§ Assignment: Except for the pictures, reproduce the records word for word.

Top of Data provided

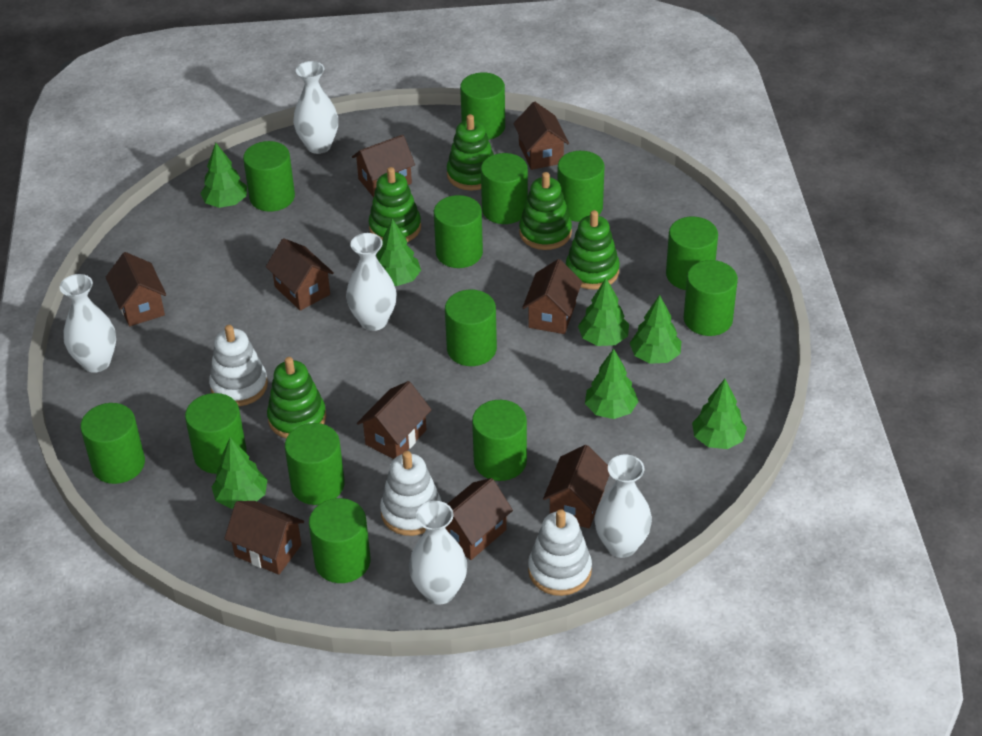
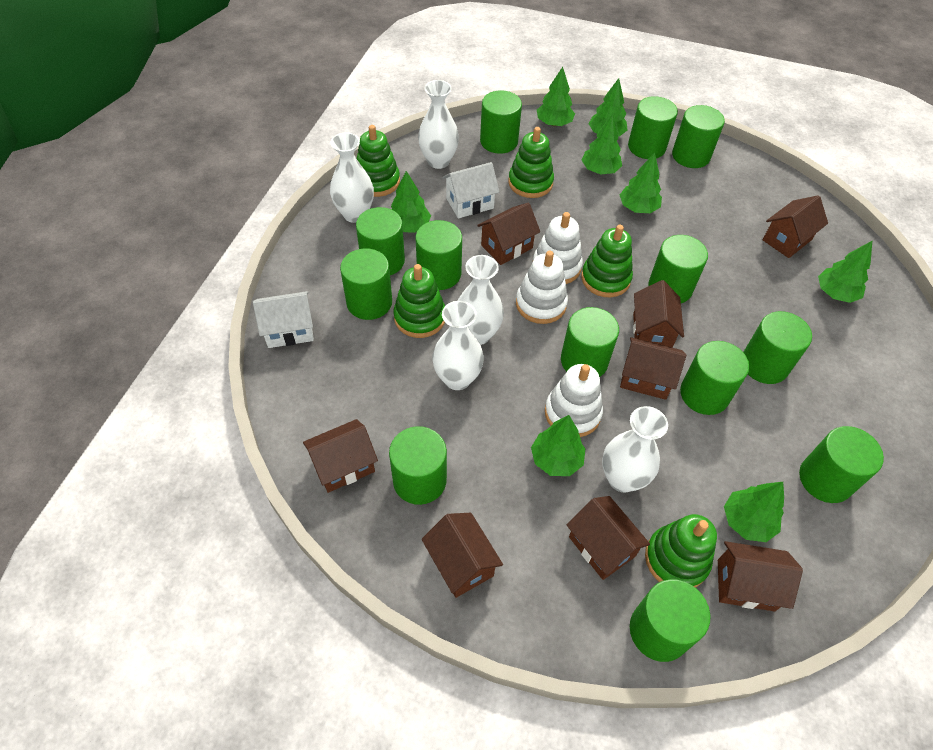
brown house: 9 -> 8
green tree: 7 -> 8
white house: 0 -> 2

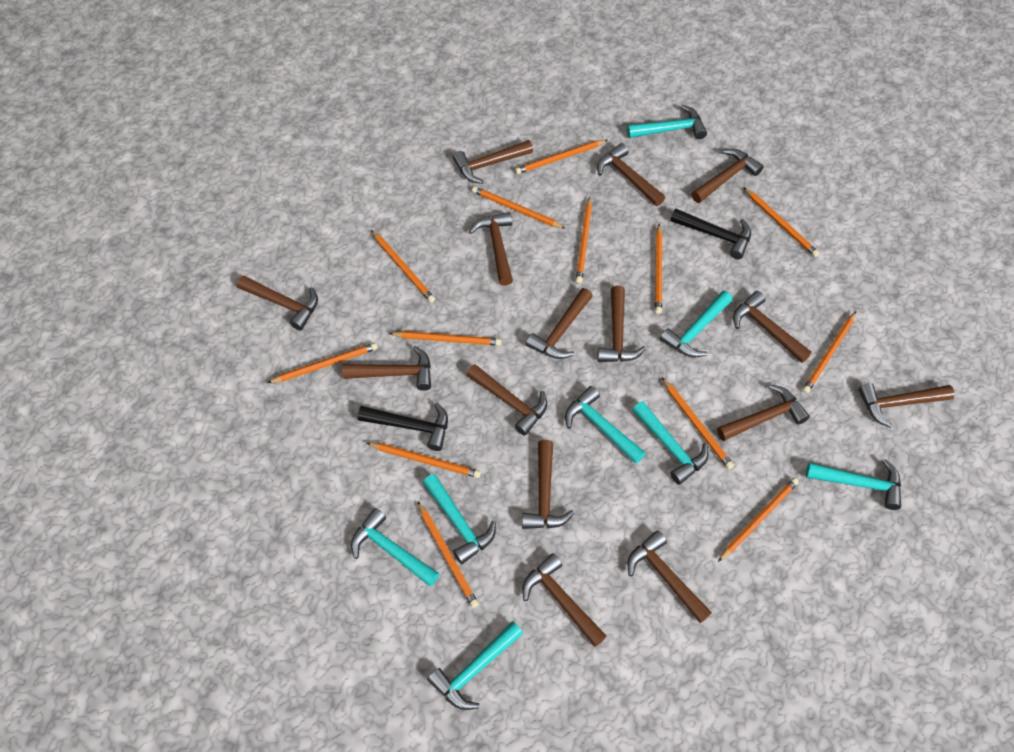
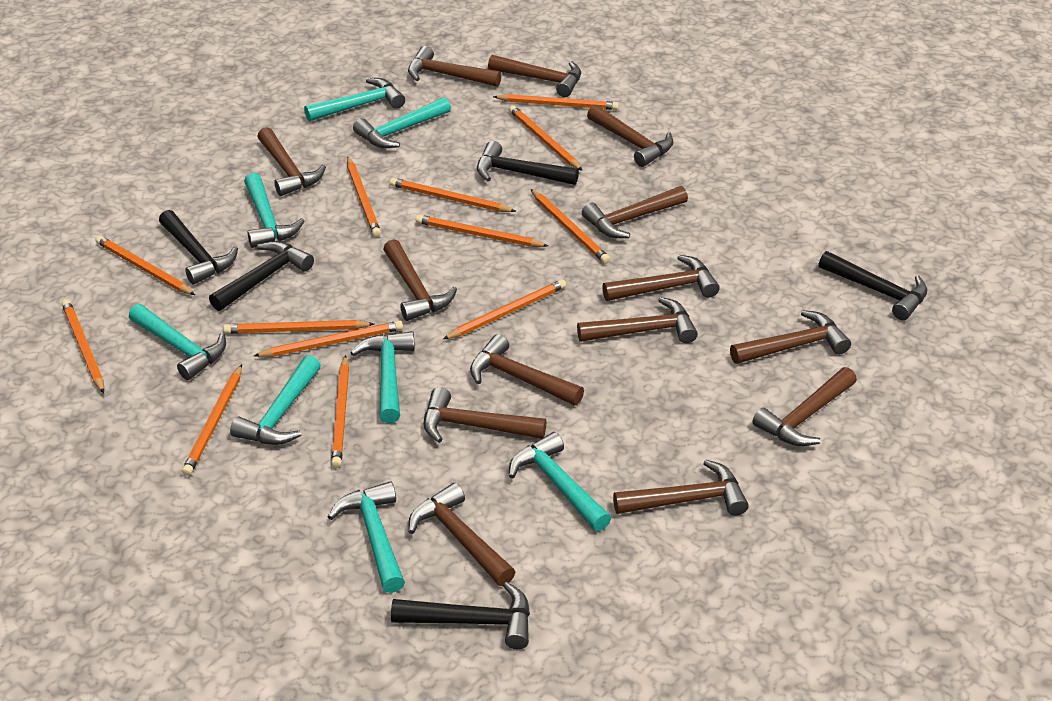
black hammer: 2 -> 5
brown hammer: 15 -> 14

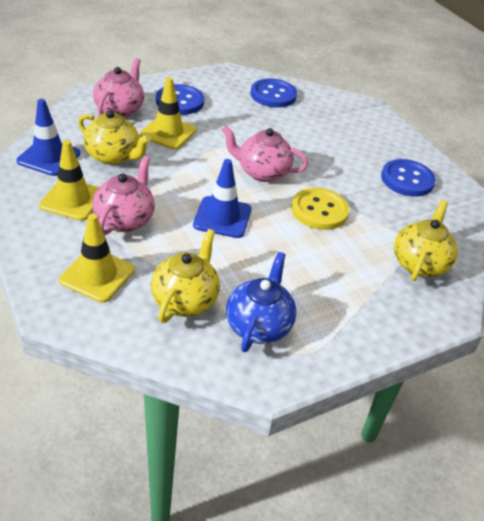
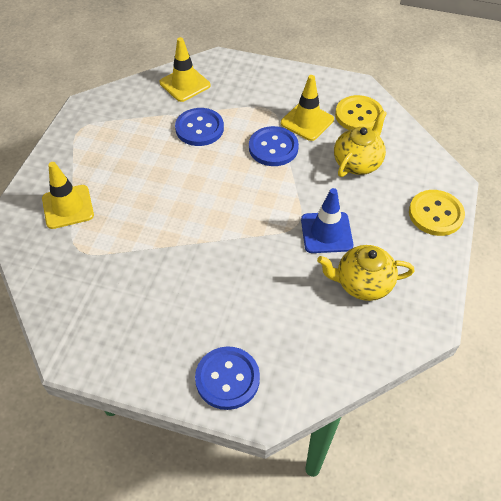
blue teapot: 1 -> 0
blue traffic cone: 2 -> 1
pink teapot: 3 -> 0
yellow button: 1 -> 2
yellow teapot: 3 -> 2

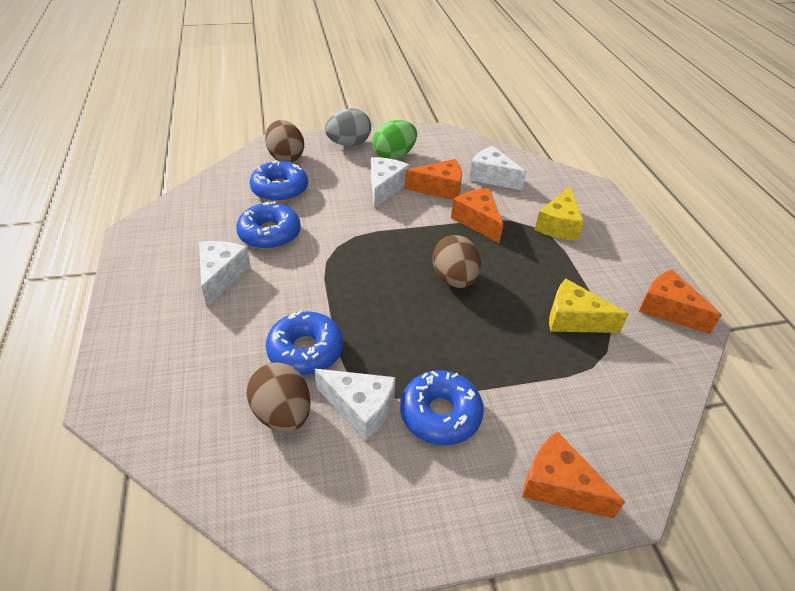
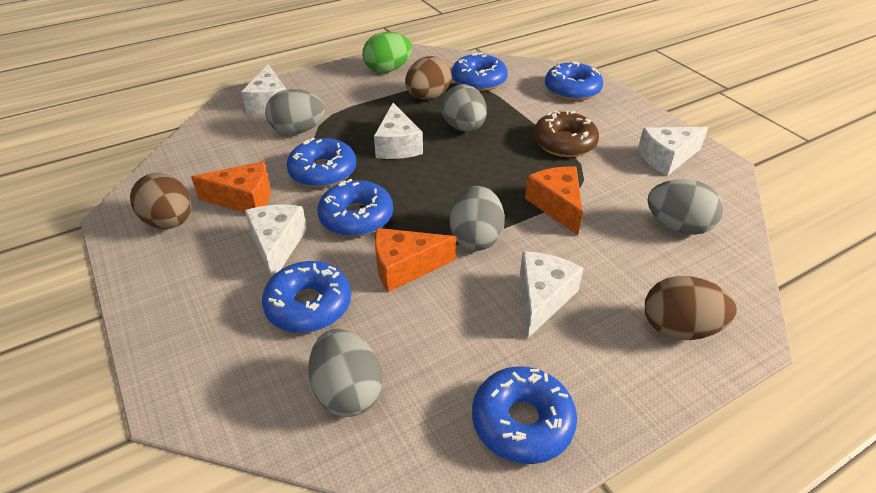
blue donut: 4 -> 6
brown donut: 0 -> 1
grey egg: 1 -> 5
orange cheese: 4 -> 3
white cheese: 4 -> 5
yellow cheese: 2 -> 0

Bottom of Data provided

§ Solved problem:
brown house: 9 -> 8
green tree: 7 -> 8
white house: 0 -> 2

black hammer: 2 -> 5
brown hammer: 15 -> 14

blue teapot: 1 -> 0
blue traffic cone: 2 -> 1
pink teapot: 3 -> 0
yellow button: 1 -> 2
yellow teapot: 3 -> 2

blue donut: 4 -> 6
brown donut: 0 -> 1
grey egg: 1 -> 5
orange cheese: 4 -> 3
white cheese: 4 -> 5
yellow cheese: 2 -> 0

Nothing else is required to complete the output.